_About this exercise_
Could you find each line of the data below that contains the word "down" and copy those lines?

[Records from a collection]
---------------

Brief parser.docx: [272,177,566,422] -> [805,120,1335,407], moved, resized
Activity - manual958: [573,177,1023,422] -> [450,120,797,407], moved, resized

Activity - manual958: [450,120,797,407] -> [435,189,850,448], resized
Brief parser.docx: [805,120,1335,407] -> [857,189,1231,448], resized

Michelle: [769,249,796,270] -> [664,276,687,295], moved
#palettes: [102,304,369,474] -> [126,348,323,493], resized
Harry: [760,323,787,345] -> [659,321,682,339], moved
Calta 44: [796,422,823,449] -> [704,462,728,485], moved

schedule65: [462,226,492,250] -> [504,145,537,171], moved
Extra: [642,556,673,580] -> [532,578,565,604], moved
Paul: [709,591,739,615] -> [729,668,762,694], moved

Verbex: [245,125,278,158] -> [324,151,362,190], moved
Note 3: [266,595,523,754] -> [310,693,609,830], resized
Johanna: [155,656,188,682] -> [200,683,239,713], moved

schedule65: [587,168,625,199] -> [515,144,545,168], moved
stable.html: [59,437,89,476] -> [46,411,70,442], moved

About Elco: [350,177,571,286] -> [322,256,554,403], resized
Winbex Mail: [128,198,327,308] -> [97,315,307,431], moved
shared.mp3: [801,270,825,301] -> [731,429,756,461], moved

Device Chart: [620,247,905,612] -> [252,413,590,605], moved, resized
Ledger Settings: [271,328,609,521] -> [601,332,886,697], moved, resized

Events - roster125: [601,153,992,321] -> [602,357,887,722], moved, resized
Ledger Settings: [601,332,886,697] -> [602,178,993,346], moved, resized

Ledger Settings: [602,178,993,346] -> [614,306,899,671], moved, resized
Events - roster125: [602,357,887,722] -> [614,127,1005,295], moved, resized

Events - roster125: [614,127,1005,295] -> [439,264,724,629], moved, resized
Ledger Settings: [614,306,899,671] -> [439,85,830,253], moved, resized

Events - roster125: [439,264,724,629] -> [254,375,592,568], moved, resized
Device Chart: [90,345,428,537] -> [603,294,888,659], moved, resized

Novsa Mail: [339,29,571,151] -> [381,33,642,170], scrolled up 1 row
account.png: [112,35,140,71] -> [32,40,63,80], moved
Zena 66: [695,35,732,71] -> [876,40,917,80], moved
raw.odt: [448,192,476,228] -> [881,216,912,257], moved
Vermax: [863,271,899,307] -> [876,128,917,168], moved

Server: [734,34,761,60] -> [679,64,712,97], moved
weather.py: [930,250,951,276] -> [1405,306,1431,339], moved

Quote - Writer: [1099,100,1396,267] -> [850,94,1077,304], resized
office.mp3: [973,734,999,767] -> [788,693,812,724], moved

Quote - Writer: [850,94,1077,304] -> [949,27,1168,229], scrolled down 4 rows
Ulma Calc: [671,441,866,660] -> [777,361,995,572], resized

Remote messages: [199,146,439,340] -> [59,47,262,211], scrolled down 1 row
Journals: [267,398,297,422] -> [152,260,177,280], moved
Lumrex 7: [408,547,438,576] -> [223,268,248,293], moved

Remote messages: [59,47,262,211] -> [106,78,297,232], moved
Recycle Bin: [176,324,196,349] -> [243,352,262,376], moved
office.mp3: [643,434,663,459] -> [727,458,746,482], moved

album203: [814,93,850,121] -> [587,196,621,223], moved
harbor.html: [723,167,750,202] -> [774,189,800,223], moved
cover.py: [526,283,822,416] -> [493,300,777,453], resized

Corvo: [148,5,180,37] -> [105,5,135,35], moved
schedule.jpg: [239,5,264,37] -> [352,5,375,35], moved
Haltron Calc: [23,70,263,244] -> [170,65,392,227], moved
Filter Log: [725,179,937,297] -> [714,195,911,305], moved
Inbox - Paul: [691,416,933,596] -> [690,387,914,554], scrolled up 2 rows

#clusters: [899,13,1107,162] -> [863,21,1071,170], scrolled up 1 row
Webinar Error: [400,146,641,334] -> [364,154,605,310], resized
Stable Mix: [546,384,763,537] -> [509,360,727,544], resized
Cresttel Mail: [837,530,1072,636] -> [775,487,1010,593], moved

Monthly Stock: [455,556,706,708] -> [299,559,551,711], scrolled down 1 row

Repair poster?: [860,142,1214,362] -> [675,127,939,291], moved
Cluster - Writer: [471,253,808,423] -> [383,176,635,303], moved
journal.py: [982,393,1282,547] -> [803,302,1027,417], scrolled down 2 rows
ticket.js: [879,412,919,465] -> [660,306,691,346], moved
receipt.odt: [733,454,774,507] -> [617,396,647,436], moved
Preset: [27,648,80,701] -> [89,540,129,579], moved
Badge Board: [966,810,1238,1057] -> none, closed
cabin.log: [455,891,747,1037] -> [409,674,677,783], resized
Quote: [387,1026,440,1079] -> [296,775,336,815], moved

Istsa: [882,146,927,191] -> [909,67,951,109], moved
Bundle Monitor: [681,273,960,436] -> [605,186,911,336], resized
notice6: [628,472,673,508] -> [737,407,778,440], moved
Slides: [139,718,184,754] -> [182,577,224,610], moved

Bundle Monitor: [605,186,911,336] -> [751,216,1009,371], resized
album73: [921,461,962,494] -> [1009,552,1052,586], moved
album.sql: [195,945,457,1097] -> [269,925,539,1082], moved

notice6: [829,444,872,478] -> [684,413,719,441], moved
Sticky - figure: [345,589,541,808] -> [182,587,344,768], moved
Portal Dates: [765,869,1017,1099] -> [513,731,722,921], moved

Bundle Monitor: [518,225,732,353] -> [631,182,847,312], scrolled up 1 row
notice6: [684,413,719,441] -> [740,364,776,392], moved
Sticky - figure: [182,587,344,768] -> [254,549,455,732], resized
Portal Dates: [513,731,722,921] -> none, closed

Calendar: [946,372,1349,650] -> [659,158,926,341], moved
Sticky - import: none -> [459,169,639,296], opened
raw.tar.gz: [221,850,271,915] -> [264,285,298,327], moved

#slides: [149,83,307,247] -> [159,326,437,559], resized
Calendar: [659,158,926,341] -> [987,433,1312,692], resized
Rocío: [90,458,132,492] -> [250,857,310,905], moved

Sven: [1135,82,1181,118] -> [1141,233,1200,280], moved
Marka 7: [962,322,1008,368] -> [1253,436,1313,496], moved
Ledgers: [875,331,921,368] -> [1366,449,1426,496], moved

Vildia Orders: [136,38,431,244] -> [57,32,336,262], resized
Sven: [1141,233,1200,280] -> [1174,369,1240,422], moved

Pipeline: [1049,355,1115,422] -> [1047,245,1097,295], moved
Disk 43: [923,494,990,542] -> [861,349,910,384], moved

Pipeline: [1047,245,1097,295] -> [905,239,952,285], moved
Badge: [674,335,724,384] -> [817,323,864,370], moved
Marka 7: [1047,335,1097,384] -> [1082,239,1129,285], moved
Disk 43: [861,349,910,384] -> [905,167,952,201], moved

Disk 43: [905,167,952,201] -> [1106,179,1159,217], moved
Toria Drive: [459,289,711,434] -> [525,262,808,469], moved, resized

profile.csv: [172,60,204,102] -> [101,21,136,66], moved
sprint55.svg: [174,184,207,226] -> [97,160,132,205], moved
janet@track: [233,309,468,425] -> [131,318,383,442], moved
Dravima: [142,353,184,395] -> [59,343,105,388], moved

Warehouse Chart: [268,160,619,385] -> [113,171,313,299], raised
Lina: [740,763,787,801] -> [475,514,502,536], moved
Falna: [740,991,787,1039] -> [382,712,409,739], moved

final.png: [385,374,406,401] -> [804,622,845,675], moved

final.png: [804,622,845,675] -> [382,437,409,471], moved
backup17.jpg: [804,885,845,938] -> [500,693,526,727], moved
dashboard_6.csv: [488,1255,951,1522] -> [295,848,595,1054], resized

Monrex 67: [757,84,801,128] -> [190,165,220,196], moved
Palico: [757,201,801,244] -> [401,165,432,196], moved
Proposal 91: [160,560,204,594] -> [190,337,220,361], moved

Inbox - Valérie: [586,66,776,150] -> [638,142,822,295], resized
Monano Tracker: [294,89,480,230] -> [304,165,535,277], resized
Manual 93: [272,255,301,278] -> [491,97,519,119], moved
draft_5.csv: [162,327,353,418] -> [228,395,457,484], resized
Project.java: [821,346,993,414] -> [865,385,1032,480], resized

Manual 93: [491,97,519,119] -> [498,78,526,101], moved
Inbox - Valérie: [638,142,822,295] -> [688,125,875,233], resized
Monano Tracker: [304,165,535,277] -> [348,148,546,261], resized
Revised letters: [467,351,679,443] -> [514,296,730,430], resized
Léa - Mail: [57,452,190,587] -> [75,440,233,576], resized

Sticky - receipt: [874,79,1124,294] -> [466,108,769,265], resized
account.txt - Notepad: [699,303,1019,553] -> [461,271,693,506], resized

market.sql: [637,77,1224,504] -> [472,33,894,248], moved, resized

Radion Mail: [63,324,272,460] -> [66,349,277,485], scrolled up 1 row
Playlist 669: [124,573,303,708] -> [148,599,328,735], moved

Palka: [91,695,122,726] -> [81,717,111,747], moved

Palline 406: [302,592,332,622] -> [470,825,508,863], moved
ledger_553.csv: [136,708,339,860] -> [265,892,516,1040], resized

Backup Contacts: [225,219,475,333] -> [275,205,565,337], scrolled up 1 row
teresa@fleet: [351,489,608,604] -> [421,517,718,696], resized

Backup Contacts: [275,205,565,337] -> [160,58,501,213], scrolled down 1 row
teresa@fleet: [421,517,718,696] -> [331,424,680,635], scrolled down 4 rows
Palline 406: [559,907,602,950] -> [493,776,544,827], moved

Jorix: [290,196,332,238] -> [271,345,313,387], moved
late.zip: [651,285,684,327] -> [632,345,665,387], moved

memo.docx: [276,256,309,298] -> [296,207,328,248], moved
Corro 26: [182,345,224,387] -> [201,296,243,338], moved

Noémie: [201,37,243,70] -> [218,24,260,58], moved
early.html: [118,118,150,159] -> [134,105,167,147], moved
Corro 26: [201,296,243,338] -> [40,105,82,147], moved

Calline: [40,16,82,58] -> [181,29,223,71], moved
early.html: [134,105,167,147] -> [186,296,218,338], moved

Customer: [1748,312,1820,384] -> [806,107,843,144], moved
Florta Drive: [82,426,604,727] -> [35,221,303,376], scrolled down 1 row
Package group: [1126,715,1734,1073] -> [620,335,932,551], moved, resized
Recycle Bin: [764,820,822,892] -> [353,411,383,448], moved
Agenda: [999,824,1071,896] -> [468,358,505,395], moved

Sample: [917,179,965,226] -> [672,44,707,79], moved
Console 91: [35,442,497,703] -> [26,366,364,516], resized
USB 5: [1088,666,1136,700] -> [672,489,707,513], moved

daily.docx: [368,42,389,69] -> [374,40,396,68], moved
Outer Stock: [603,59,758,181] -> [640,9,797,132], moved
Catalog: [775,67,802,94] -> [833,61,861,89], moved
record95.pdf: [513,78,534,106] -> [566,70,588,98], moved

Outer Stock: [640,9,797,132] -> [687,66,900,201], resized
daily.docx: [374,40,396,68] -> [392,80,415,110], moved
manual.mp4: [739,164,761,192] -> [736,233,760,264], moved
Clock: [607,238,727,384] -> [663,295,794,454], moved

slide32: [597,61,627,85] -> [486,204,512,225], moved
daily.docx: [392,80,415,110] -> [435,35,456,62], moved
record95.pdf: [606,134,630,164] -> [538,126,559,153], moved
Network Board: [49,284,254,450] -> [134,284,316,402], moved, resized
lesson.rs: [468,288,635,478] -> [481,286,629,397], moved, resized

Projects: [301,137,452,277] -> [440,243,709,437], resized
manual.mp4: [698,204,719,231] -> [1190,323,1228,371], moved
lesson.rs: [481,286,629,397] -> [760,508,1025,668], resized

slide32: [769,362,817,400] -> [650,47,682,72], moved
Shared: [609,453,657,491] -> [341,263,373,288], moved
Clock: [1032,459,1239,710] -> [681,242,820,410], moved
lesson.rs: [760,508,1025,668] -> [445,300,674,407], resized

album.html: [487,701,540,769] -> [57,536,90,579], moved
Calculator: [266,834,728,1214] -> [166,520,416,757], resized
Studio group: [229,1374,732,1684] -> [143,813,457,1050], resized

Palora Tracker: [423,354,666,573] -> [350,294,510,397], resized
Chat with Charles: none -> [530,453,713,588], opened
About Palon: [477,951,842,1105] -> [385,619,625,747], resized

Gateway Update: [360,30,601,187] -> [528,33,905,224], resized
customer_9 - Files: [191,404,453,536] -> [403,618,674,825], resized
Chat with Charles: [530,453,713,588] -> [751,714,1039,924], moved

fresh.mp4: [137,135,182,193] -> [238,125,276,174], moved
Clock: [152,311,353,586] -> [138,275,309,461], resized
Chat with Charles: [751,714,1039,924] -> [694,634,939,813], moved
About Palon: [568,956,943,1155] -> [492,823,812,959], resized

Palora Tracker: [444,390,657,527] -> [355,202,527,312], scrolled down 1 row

---------------

_Reply to the task_
Quote - Writer: [850,94,1077,304] -> [949,27,1168,229], scrolled down 4 rows
Remote messages: [199,146,439,340] -> [59,47,262,211], scrolled down 1 row
Monthly Stock: [455,556,706,708] -> [299,559,551,711], scrolled down 1 row
journal.py: [982,393,1282,547] -> [803,302,1027,417], scrolled down 2 rows
Backup Contacts: [275,205,565,337] -> [160,58,501,213], scrolled down 1 row
teresa@fleet: [421,517,718,696] -> [331,424,680,635], scrolled down 4 rows
Florta Drive: [82,426,604,727] -> [35,221,303,376], scrolled down 1 row
Palora Tracker: [444,390,657,527] -> [355,202,527,312], scrolled down 1 row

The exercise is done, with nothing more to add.